● **Work to be completed**:
Retrieve all lines below that have the string "spray".

● **Exercise inputs**:
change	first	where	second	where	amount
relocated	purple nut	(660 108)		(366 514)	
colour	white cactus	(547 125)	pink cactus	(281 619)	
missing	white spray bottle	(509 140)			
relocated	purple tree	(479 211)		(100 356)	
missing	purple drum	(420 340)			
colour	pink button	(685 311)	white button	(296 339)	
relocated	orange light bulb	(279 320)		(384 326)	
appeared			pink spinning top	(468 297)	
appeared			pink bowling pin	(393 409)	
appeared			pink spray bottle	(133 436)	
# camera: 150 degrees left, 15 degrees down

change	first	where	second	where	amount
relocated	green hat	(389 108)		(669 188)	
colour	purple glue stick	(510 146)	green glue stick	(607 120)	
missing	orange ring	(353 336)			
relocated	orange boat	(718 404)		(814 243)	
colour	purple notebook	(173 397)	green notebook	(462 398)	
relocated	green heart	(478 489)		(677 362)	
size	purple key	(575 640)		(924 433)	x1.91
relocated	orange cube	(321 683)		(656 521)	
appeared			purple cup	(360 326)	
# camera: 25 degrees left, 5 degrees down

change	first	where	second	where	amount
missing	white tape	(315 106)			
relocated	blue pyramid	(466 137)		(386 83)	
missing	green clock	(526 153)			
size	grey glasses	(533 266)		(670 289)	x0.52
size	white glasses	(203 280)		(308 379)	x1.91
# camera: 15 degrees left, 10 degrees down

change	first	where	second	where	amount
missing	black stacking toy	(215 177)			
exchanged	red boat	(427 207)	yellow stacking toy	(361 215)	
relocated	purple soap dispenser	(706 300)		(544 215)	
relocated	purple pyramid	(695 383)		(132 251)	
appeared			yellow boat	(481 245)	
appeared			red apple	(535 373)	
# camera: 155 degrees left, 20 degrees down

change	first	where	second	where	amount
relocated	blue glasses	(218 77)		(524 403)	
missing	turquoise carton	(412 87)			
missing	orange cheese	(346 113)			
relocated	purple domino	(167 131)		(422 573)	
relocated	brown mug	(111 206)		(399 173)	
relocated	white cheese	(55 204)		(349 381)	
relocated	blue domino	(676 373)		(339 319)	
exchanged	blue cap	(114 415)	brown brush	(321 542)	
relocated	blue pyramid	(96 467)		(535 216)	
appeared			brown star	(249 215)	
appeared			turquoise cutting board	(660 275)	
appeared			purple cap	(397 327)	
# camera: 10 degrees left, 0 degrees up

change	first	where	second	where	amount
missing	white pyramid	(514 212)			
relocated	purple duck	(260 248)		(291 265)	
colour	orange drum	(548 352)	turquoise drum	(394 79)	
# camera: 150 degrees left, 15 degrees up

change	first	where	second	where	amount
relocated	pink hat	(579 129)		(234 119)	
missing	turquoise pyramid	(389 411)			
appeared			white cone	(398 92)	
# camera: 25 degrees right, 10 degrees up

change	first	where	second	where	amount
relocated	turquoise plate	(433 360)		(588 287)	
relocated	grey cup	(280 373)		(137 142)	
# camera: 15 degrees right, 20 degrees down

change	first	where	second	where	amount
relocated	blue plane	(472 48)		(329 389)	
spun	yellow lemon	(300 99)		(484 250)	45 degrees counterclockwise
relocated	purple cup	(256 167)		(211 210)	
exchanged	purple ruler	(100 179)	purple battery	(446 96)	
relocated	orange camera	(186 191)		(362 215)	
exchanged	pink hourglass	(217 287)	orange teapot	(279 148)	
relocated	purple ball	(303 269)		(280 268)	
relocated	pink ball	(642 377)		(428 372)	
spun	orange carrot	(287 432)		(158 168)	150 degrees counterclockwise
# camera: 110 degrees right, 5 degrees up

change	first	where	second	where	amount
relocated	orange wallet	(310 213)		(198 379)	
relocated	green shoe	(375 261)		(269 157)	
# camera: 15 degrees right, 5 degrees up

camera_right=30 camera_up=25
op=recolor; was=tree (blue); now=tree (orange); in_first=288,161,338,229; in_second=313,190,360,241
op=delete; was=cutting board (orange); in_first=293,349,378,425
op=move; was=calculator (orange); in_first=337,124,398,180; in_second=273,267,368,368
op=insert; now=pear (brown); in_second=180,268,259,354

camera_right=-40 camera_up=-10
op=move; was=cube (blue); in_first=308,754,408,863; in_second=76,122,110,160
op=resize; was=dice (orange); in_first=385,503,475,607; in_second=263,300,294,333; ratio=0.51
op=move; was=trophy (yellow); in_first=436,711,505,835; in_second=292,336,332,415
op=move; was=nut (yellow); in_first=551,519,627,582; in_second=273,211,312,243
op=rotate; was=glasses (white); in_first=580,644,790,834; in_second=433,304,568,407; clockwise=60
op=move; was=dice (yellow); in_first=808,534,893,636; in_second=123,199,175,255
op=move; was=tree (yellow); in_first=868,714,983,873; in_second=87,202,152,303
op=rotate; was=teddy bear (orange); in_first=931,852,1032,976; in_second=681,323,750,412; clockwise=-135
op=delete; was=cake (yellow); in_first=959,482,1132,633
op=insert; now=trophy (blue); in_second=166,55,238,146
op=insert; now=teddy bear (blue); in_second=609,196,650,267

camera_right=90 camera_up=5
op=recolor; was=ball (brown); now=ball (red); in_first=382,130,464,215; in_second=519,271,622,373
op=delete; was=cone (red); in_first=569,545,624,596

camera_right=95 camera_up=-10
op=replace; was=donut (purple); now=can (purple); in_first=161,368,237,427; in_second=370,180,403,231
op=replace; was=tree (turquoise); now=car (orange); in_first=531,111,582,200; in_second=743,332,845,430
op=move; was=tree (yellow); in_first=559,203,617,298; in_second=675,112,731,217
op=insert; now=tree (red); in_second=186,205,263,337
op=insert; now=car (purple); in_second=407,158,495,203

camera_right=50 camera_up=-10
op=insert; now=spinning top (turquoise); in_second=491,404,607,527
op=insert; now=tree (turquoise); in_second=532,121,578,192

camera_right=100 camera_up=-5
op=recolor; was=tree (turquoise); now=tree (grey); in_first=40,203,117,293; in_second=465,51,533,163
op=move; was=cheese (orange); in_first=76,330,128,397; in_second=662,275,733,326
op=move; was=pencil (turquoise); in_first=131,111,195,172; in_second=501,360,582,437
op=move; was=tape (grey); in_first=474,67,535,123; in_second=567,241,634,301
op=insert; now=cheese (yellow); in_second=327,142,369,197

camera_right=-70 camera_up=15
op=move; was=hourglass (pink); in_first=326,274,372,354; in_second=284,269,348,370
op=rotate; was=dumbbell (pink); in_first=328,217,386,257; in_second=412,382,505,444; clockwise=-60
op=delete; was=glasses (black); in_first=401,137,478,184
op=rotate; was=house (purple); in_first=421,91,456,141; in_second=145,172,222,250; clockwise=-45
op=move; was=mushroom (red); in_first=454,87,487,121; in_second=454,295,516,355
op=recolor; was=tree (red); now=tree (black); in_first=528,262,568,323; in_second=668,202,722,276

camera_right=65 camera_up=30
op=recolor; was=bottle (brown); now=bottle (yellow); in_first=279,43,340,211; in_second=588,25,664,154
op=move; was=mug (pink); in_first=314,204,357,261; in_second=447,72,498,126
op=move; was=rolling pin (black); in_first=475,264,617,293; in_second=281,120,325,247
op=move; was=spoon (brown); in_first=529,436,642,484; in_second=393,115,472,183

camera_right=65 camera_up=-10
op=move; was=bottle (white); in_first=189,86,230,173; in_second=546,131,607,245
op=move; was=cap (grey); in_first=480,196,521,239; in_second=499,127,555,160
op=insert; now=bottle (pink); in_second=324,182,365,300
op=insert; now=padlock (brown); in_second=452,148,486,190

● **Completed exercise**:
missing	white spray bottle	(509 140)			
appeared			pink spray bottle	(133 436)	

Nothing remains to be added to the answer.